(Exercise aim) Once the pictures are set aside, output all the records exactly.

(Dataset entries begins)

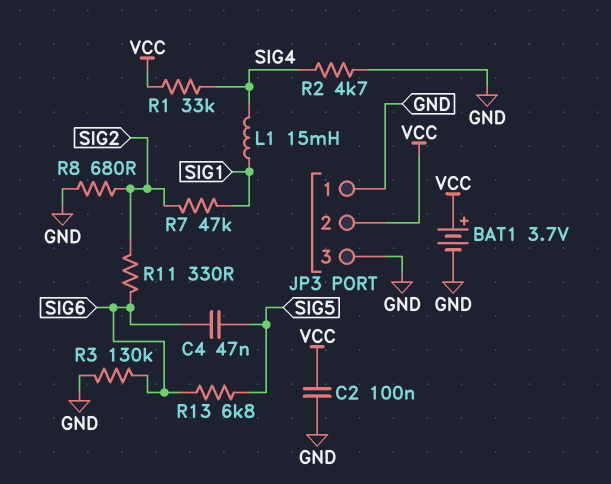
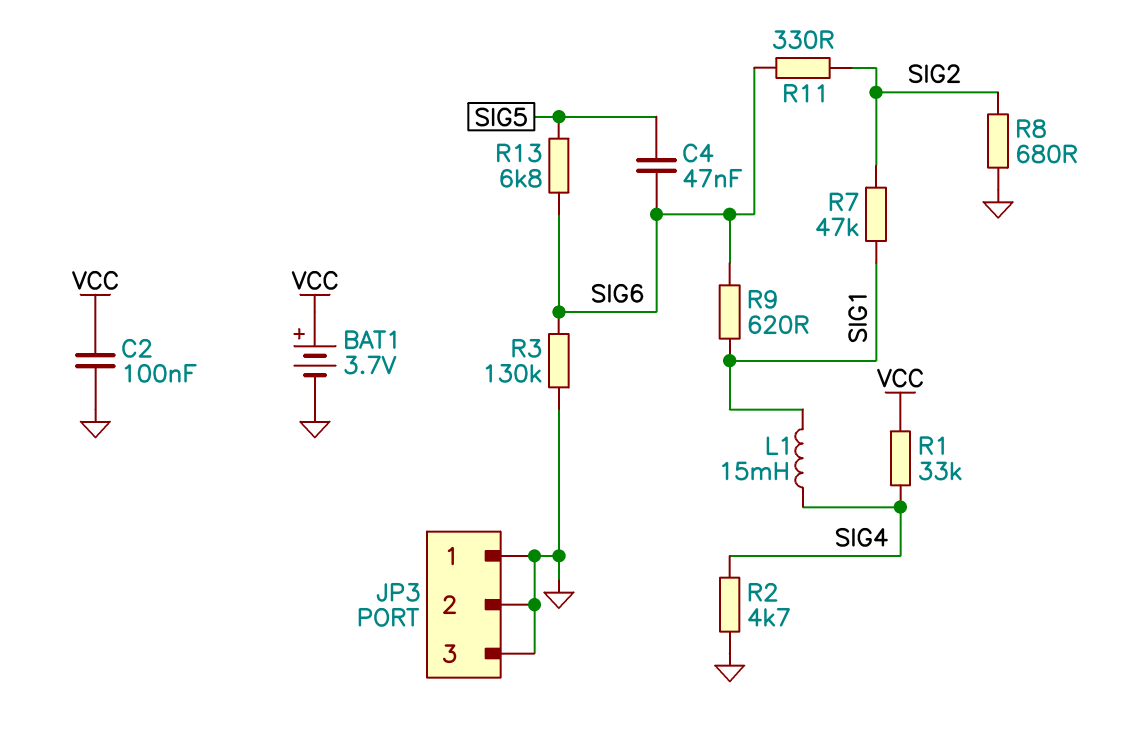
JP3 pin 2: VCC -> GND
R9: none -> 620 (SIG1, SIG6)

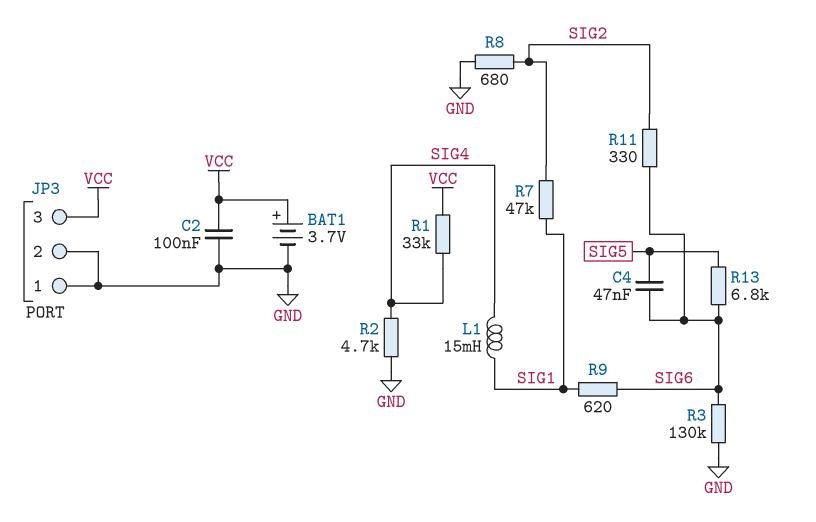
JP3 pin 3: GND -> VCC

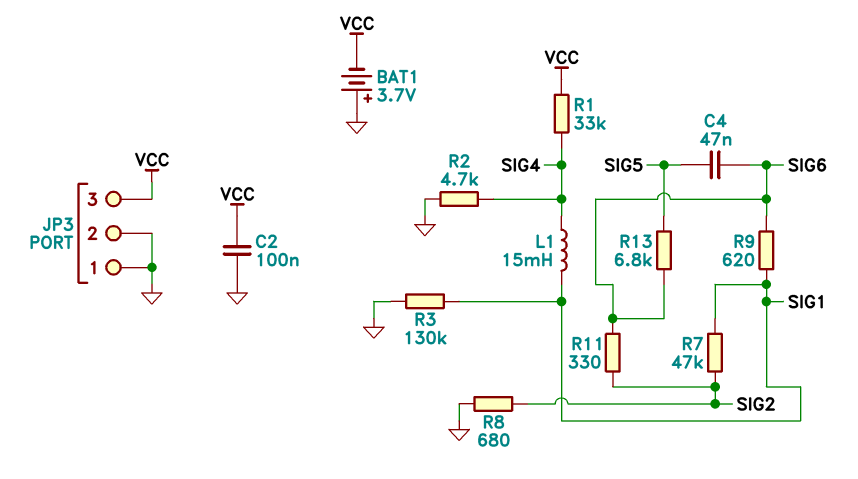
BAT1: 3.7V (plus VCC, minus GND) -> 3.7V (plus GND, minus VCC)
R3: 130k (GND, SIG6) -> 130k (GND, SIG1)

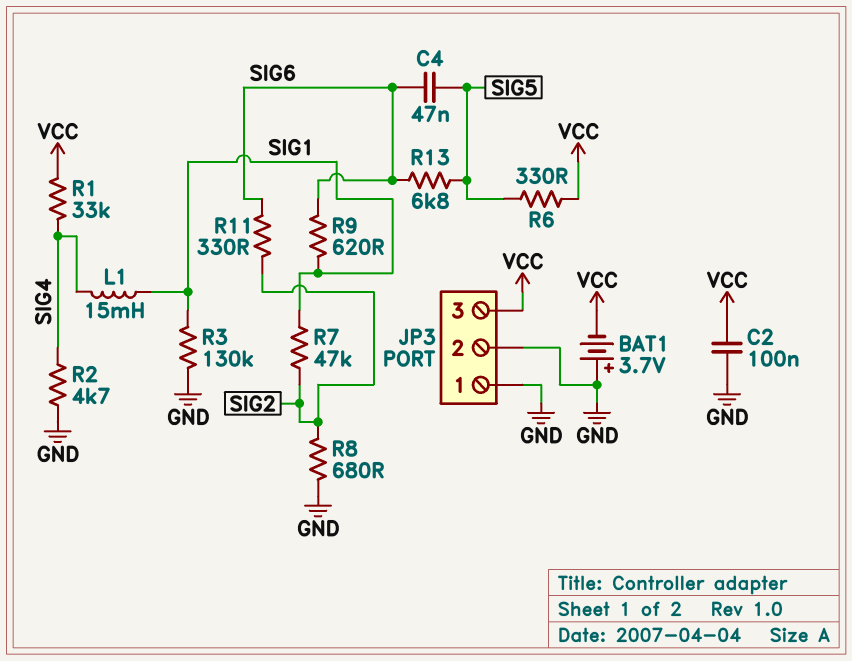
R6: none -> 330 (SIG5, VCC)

(Dataset entries ends)

(Answer to this exercise)
JP3 pin 2: VCC -> GND
R9: none -> 620 (SIG1, SIG6)

JP3 pin 3: GND -> VCC

BAT1: 3.7V (plus VCC, minus GND) -> 3.7V (plus GND, minus VCC)
R3: 130k (GND, SIG6) -> 130k (GND, SIG1)

R6: none -> 330 (SIG5, VCC)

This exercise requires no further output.